Stored data
-=-=-=-=-
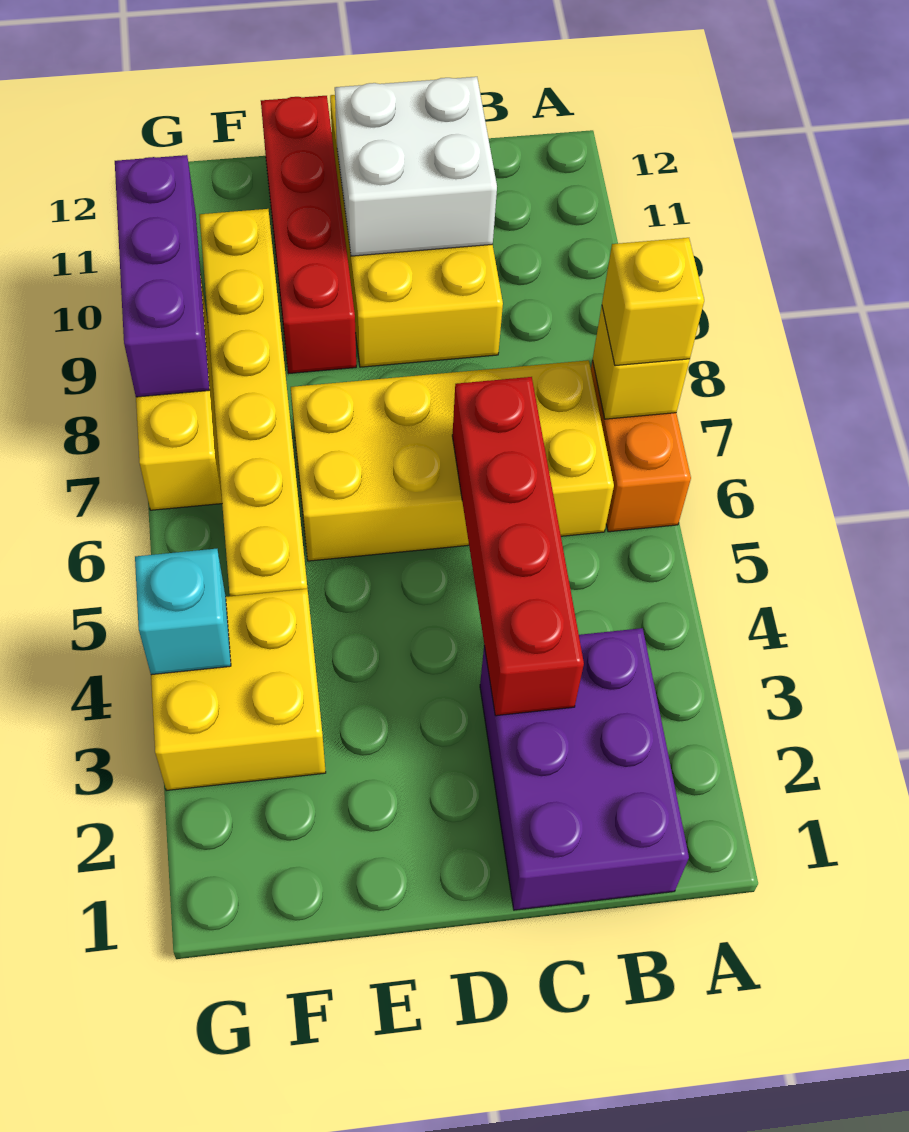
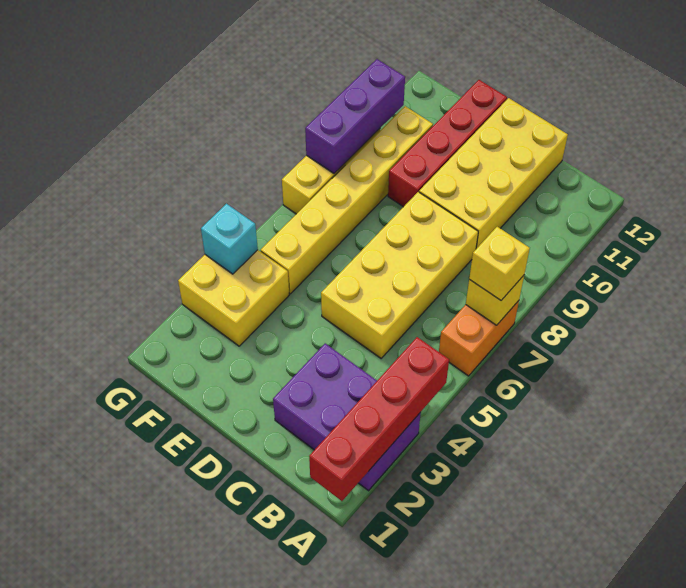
purple brick B1:C3 level 1 -> purple brick A2:C3 level 1
yellow brick B6:E7 level 1 -> yellow brick C5:D8 level 1
red brick C3:C6 level 2 -> red brick A1:A4 level 2
white brick C10:D11 level 2 -> none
-=-=-=-=-
What to produce
Give back the whole listing exactly as written. Do not include any picture.

Response area
purple brick B1:C3 level 1 -> purple brick A2:C3 level 1
yellow brick B6:E7 level 1 -> yellow brick C5:D8 level 1
red brick C3:C6 level 2 -> red brick A1:A4 level 2
white brick C10:D11 level 2 -> none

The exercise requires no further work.